Goal of the exercise
From the line with "BZ3: buzzer (plus" through the final line below, restate each line word for word and return nothing else.

#### Records for the exercise ####

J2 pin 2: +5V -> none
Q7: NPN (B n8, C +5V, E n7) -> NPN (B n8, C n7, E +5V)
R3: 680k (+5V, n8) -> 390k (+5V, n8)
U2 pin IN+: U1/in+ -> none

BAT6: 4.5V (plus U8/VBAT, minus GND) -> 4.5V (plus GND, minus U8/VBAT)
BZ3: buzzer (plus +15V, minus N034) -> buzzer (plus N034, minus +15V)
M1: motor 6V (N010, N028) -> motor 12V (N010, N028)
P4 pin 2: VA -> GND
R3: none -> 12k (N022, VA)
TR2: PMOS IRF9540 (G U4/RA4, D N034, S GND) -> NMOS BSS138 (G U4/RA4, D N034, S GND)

####

Final answer
BZ3: buzzer (plus +15V, minus N034) -> buzzer (plus N034, minus +15V)
M1: motor 6V (N010, N028) -> motor 12V (N010, N028)
P4 pin 2: VA -> GND
R3: none -> 12k (N022, VA)
TR2: PMOS IRF9540 (G U4/RA4, D N034, S GND) -> NMOS BSS138 (G U4/RA4, D N034, S GND)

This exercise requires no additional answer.